# [Exercise prompt]
Exclude the pictures, then restate every entry below exactly.

# [Entries shown]
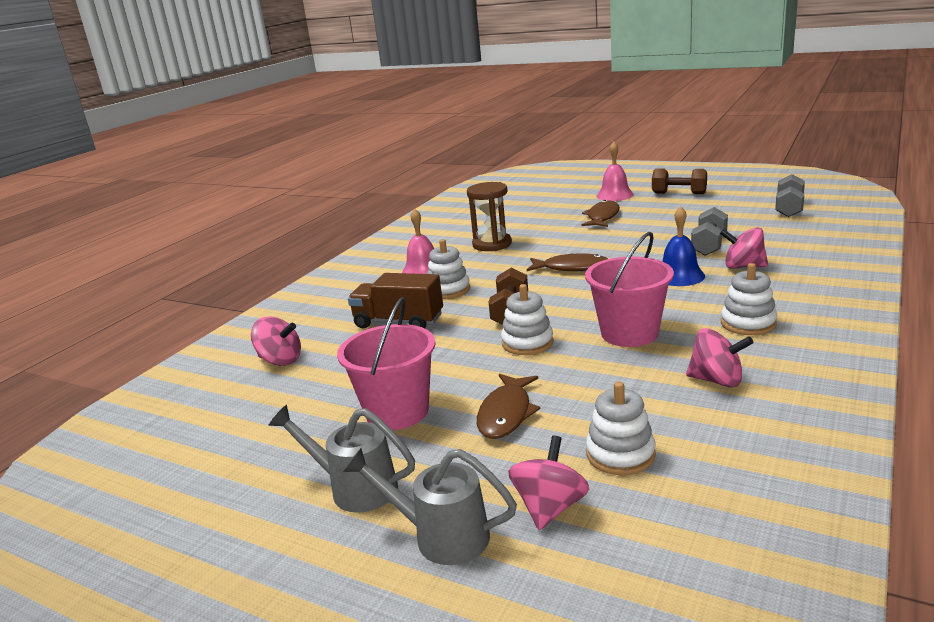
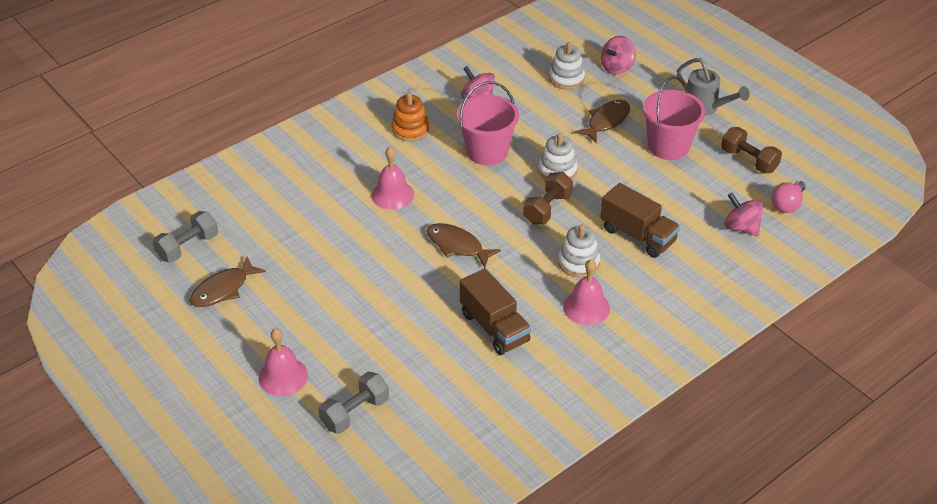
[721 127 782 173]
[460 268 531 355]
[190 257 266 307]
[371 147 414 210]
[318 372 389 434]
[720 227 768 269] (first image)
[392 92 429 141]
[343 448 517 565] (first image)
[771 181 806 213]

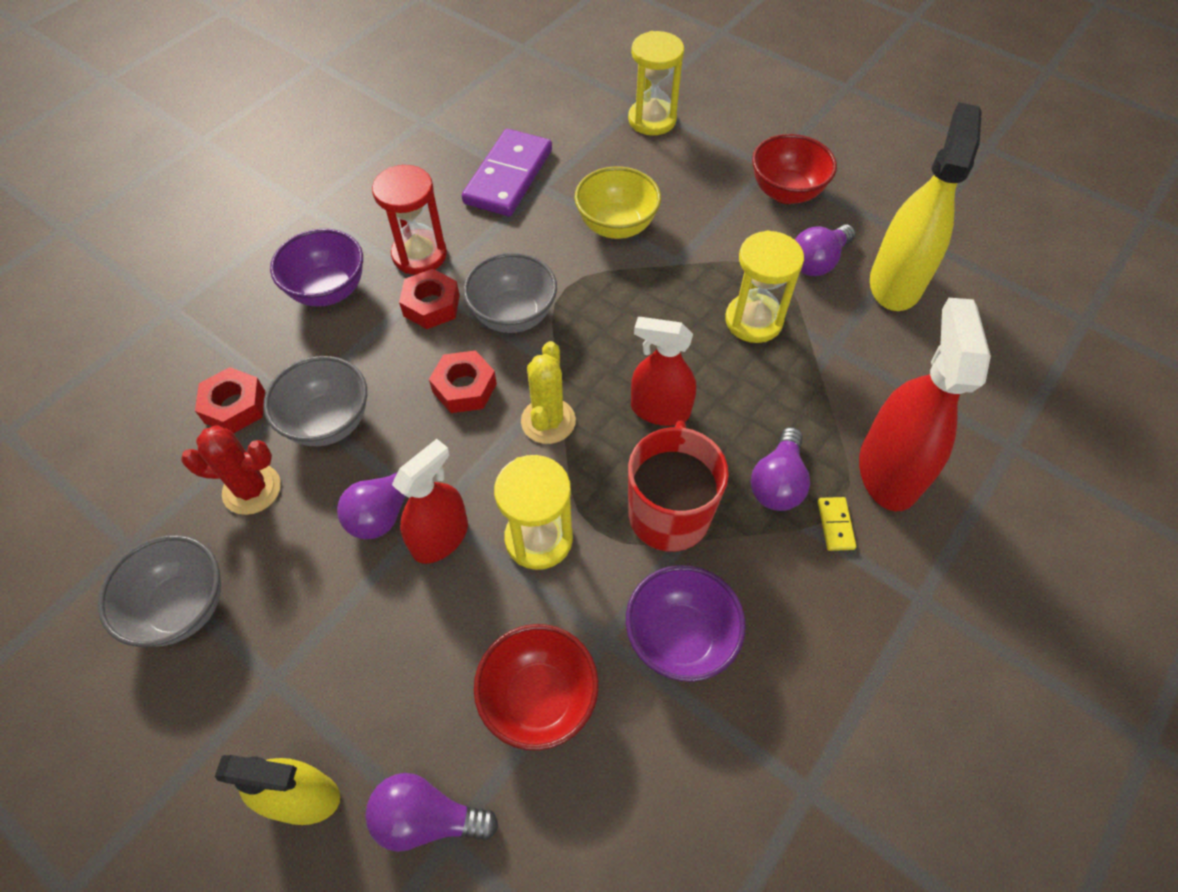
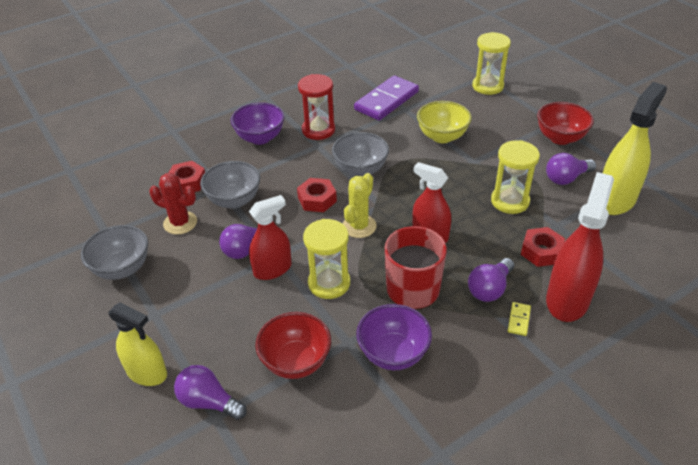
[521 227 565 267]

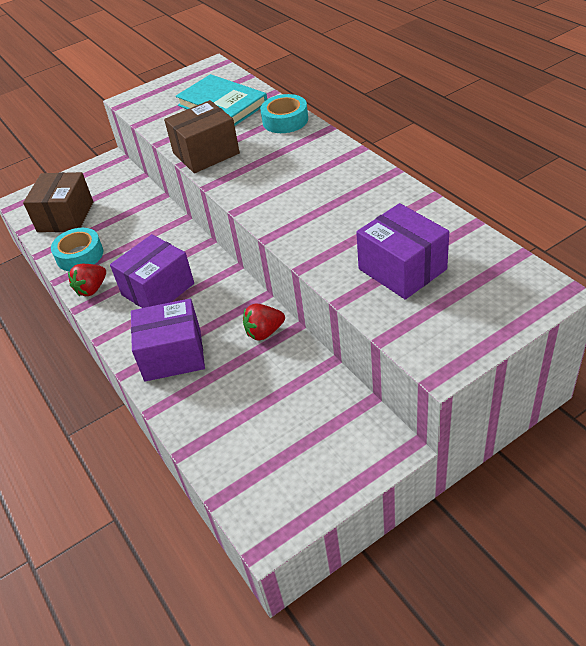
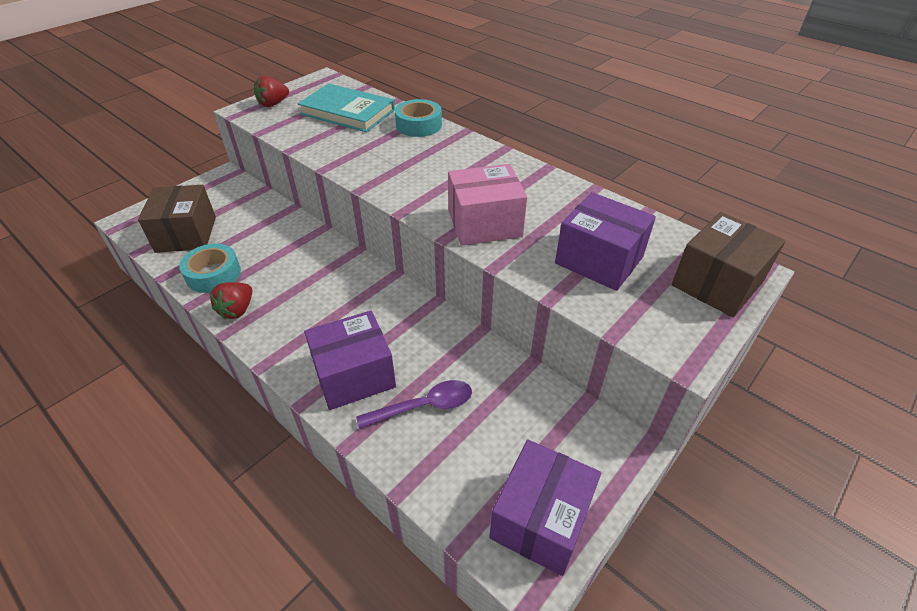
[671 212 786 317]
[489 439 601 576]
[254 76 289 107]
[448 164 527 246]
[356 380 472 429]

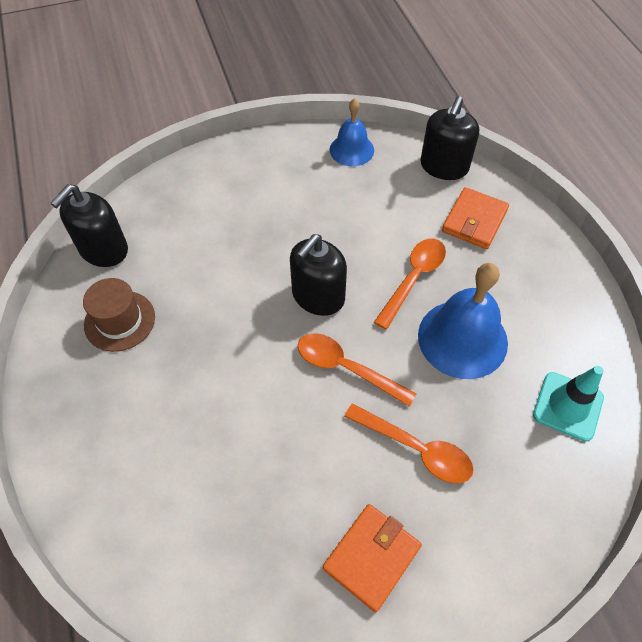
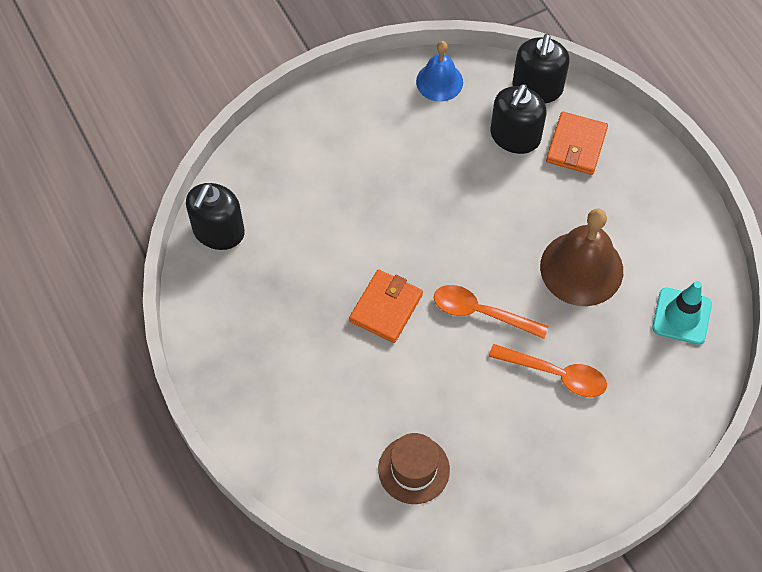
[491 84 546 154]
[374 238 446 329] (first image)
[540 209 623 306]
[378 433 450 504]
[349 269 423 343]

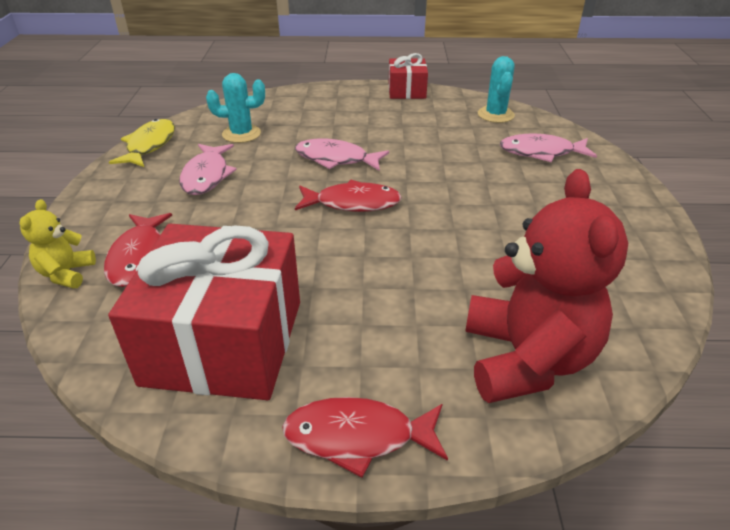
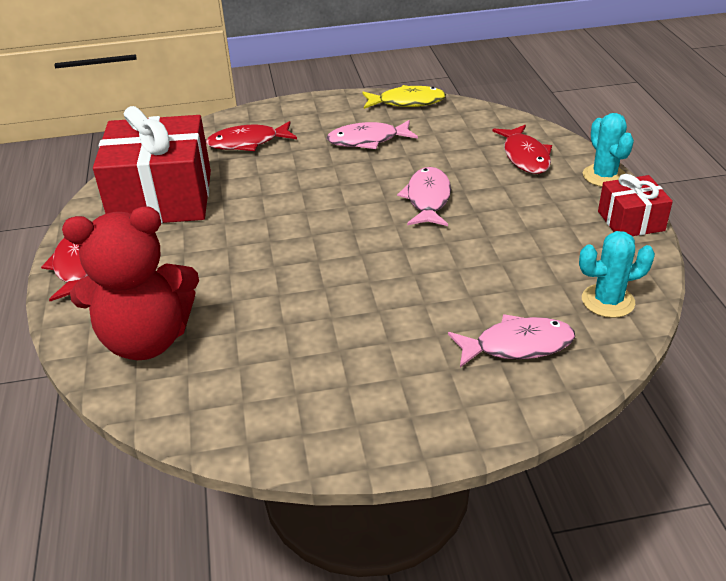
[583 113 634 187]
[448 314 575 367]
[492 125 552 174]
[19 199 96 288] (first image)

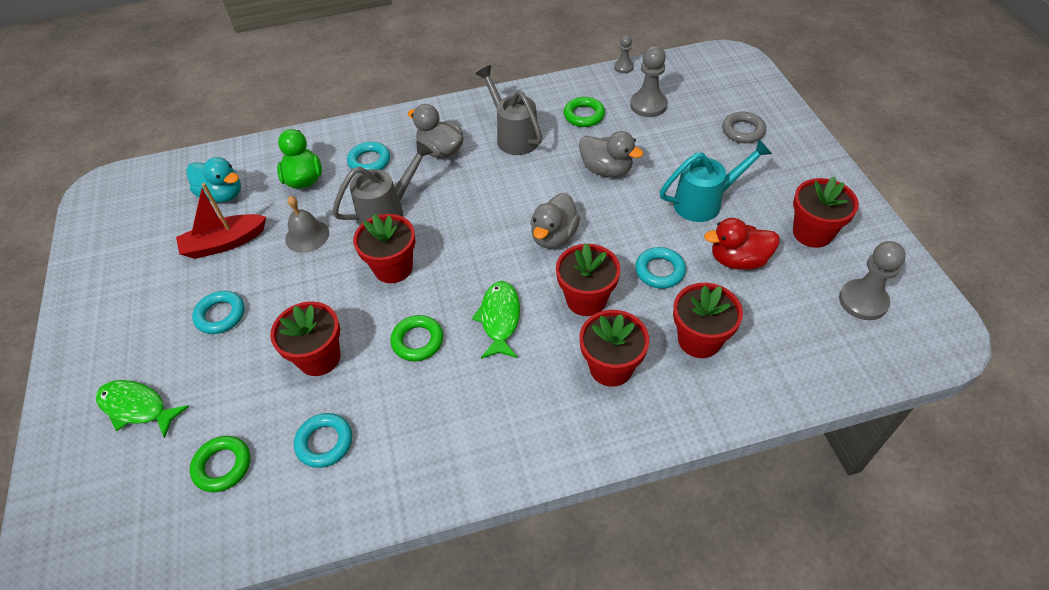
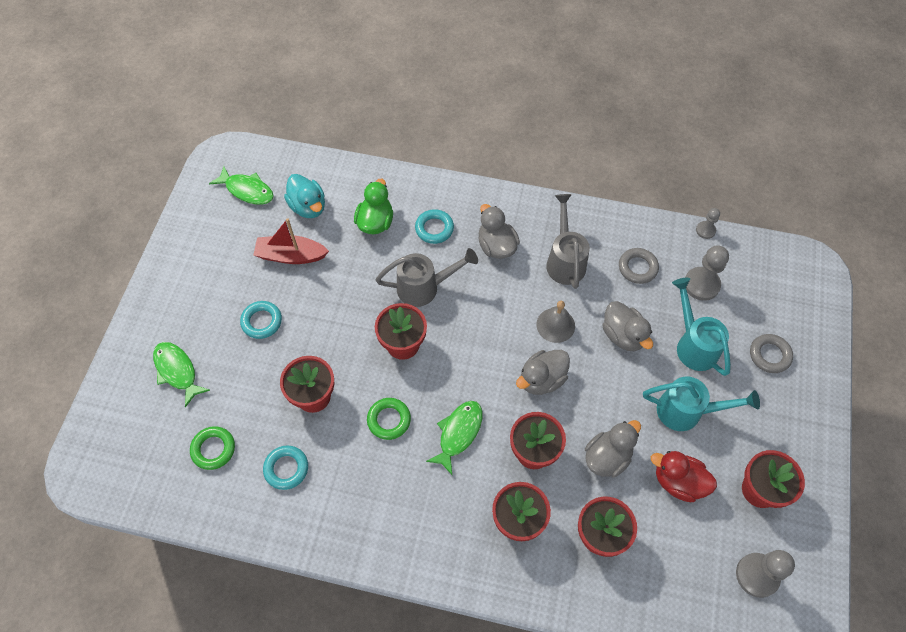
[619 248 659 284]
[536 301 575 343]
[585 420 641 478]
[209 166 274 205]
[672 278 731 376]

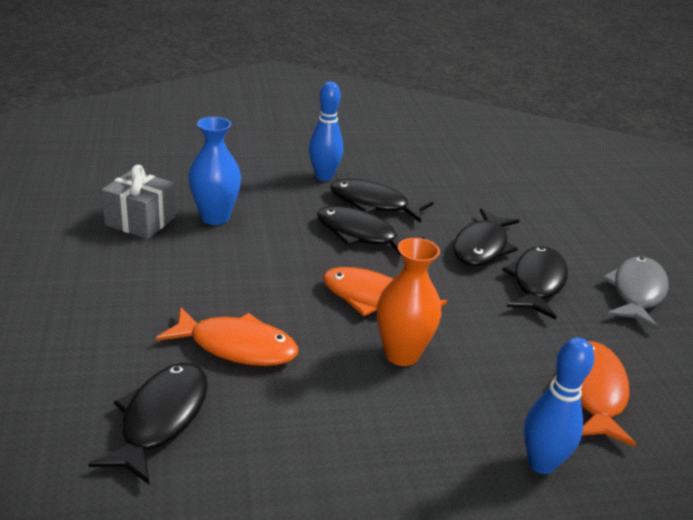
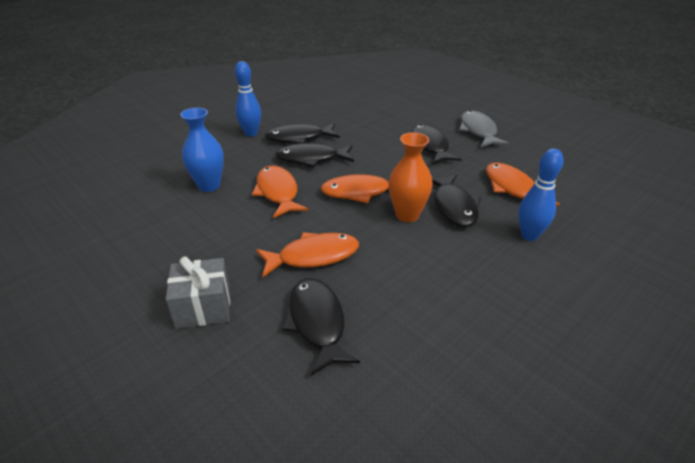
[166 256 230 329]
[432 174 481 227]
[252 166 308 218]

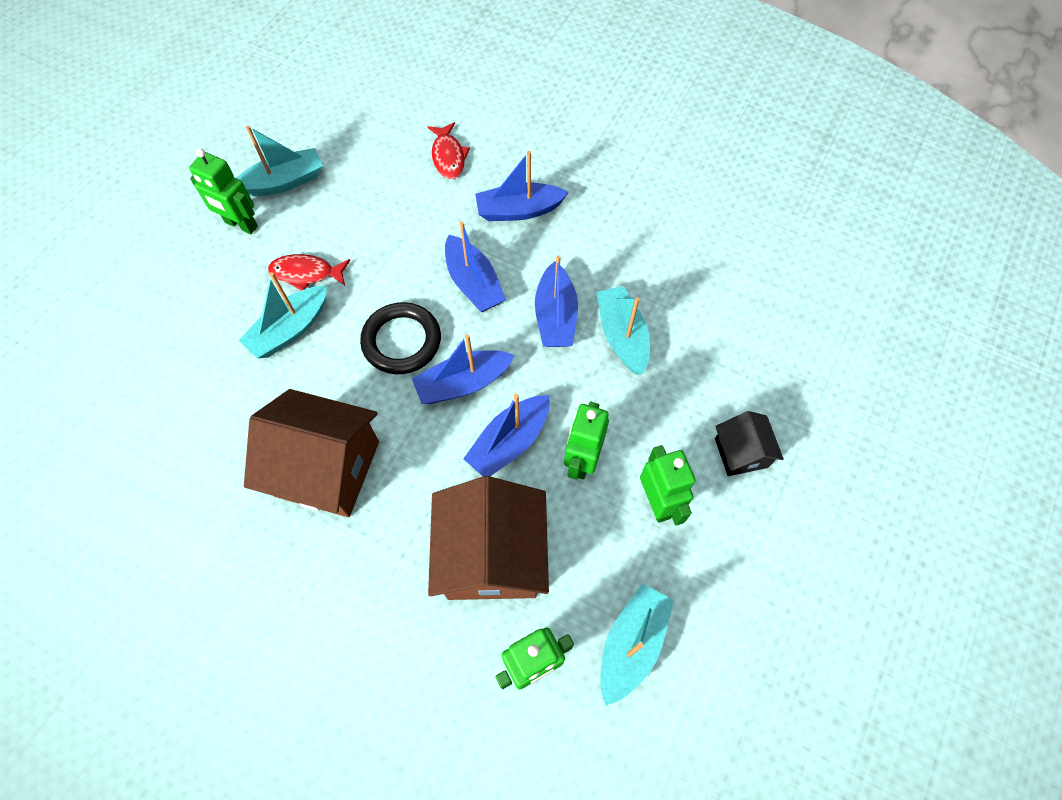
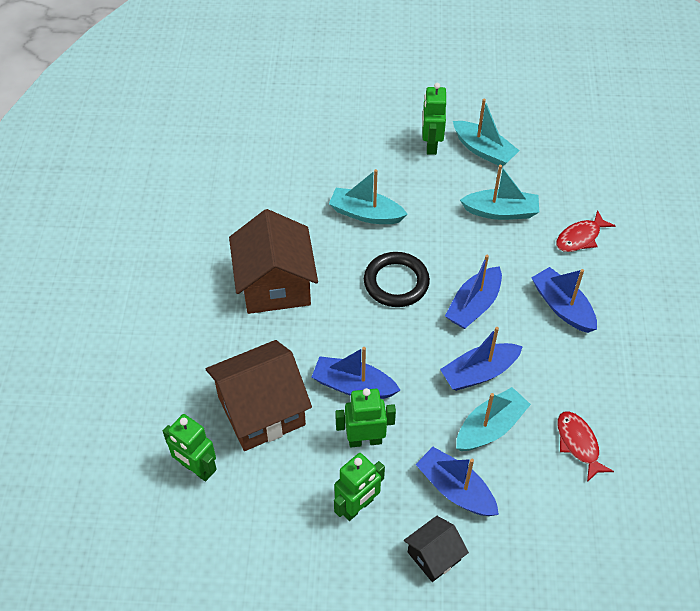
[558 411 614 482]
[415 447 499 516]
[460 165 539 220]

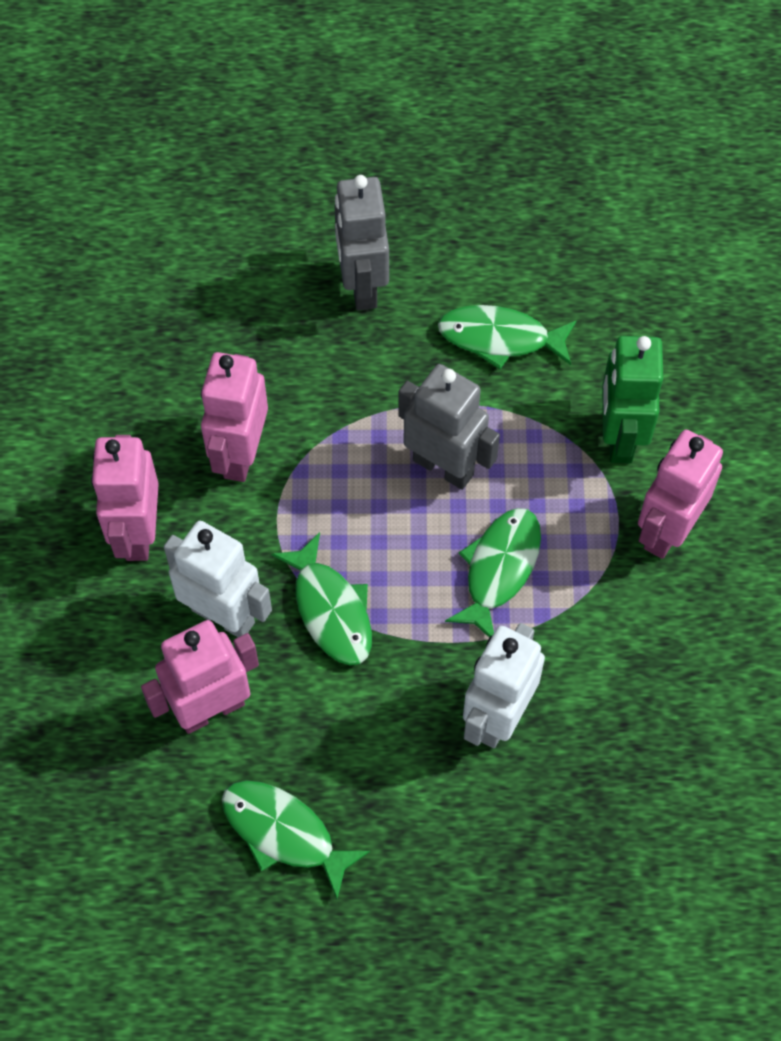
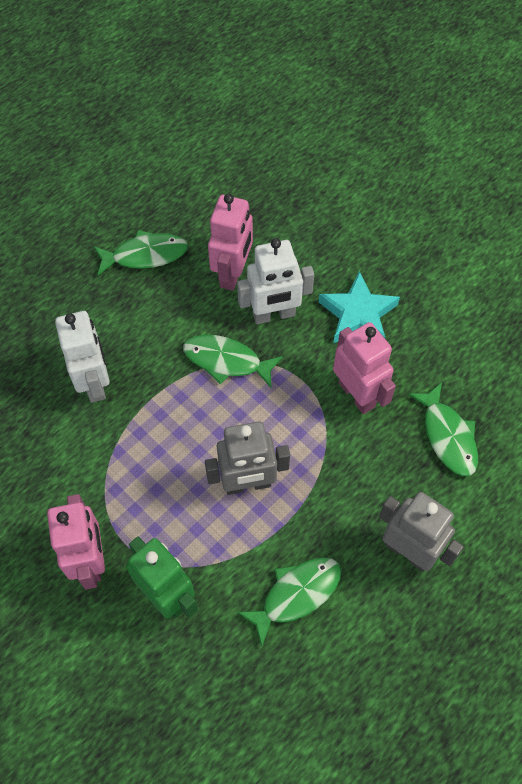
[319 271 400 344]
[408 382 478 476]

# [Answer to this problem]
[721 127 782 173]
[460 268 531 355]
[190 257 266 307]
[371 147 414 210]
[318 372 389 434]
[720 227 768 269] (first image)
[392 92 429 141]
[343 448 517 565] (first image)
[771 181 806 213]

[521 227 565 267]

[671 212 786 317]
[489 439 601 576]
[254 76 289 107]
[448 164 527 246]
[356 380 472 429]

[491 84 546 154]
[374 238 446 329] (first image)
[540 209 623 306]
[378 433 450 504]
[349 269 423 343]

[583 113 634 187]
[448 314 575 367]
[492 125 552 174]
[19 199 96 288] (first image)

[619 248 659 284]
[536 301 575 343]
[585 420 641 478]
[209 166 274 205]
[672 278 731 376]

[166 256 230 329]
[432 174 481 227]
[252 166 308 218]

[558 411 614 482]
[415 447 499 516]
[460 165 539 220]

[319 271 400 344]
[408 382 478 476]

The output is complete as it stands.